* Exercise *
Copy all the entries below exactly, but not the pictures.

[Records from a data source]

┄┄┄┄┄┄

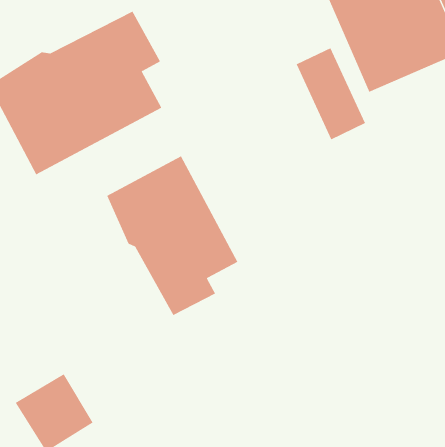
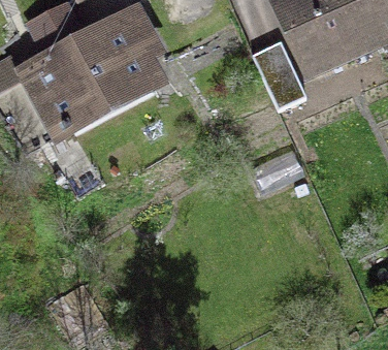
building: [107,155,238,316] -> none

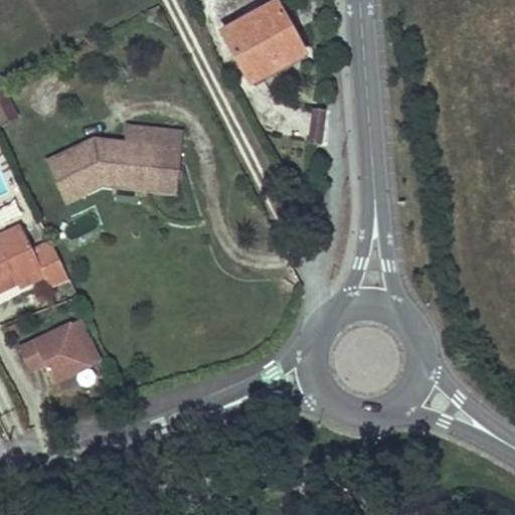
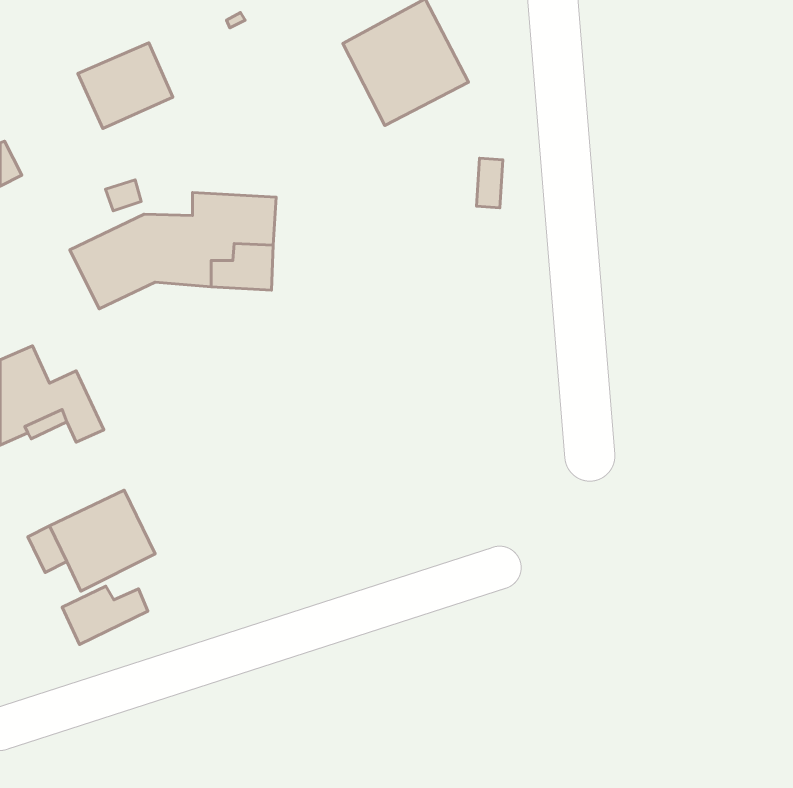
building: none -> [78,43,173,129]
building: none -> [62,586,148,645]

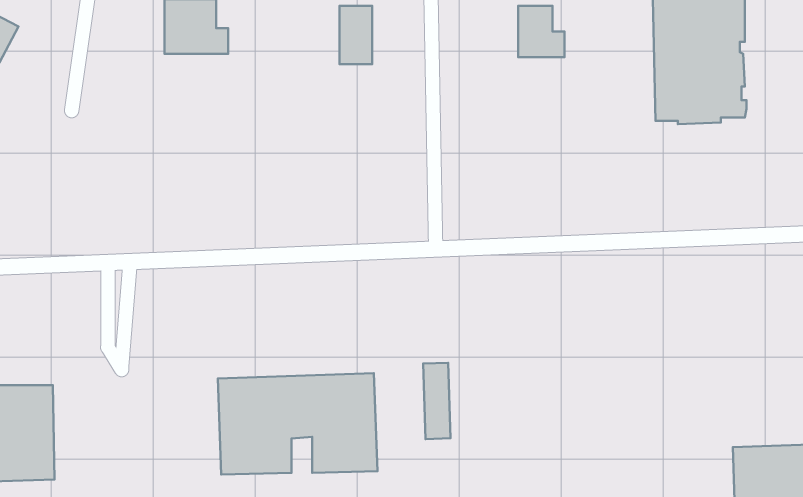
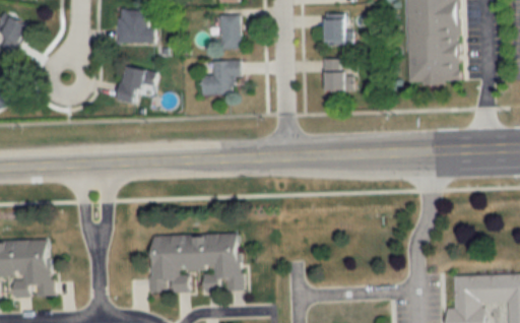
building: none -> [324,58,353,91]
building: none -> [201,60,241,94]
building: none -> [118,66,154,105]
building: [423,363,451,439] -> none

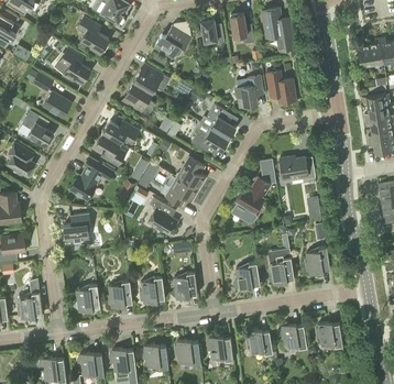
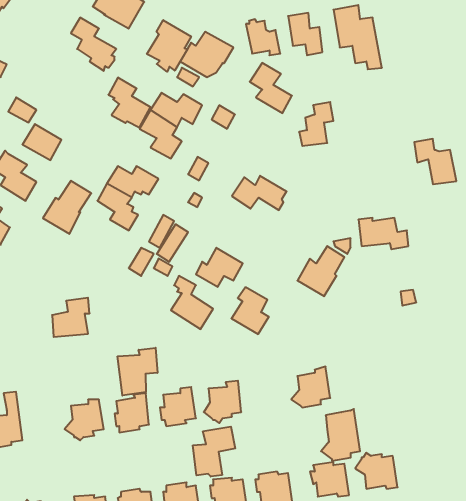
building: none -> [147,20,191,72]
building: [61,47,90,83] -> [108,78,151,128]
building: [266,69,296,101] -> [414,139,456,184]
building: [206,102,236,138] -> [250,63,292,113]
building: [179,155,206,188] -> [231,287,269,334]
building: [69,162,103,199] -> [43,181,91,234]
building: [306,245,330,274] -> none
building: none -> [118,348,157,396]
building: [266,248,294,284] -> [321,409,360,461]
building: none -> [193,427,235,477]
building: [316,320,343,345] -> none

┄┄┄┄┄┄

* Task result *
building: [107,155,238,316] -> none

building: none -> [78,43,173,129]
building: none -> [62,586,148,645]

building: none -> [324,58,353,91]
building: none -> [201,60,241,94]
building: none -> [118,66,154,105]
building: [423,363,451,439] -> none

building: none -> [147,20,191,72]
building: [61,47,90,83] -> [108,78,151,128]
building: [266,69,296,101] -> [414,139,456,184]
building: [206,102,236,138] -> [250,63,292,113]
building: [179,155,206,188] -> [231,287,269,334]
building: [69,162,103,199] -> [43,181,91,234]
building: [306,245,330,274] -> none
building: none -> [118,348,157,396]
building: [266,248,294,284] -> [321,409,360,461]
building: none -> [193,427,235,477]
building: [316,320,343,345] -> none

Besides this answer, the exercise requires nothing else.